» DESCRIPTION OF THE TASK
Give, as a bare number, the count of lines below that contain "turquoise".

(Beginning of INPUT DATA)

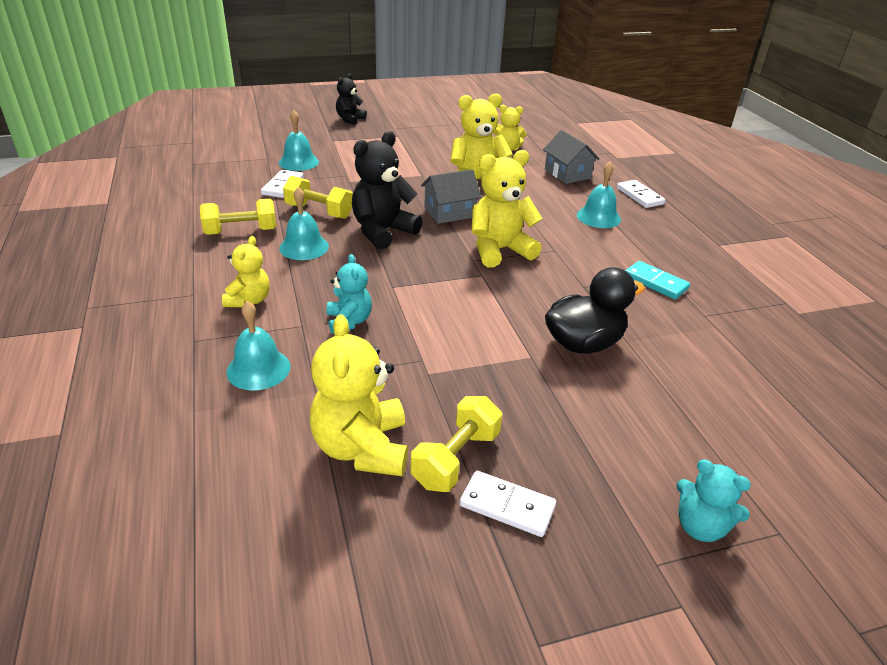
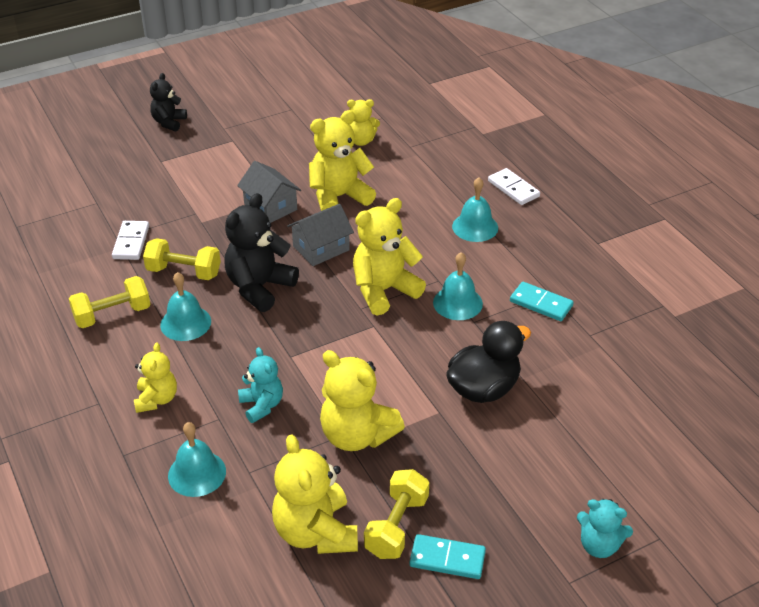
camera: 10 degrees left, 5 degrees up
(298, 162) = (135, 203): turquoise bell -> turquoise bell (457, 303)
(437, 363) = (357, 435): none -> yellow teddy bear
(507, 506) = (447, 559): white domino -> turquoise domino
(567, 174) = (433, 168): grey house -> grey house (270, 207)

(End of INPUT DATA)

» RESULT OF THIS TASK
2